■ Problem:
What you return should be the line containing "C11: 15nF (COM, W7) -> 220nF (COM, W7)" and each line after it to the end of the records, copied exactly.

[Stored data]
####

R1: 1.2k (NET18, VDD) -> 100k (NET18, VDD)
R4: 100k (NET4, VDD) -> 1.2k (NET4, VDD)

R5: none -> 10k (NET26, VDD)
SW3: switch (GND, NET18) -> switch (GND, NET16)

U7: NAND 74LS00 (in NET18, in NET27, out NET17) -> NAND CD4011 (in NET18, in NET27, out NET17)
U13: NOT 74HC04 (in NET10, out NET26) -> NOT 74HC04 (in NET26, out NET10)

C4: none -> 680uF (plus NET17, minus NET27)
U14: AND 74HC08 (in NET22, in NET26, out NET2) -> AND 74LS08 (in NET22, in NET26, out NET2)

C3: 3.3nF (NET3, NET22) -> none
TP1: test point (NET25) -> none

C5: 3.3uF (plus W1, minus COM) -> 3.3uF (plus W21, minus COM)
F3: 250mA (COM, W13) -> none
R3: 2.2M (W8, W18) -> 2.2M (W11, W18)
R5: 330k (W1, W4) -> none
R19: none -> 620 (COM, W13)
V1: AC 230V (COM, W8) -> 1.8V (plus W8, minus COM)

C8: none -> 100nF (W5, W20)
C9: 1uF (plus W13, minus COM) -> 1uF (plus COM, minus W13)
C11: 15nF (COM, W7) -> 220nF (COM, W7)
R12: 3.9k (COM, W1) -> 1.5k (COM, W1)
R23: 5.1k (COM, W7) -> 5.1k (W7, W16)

####

■ Exercise output:
C11: 15nF (COM, W7) -> 220nF (COM, W7)
R12: 3.9k (COM, W1) -> 1.5k (COM, W1)
R23: 5.1k (COM, W7) -> 5.1k (W7, W16)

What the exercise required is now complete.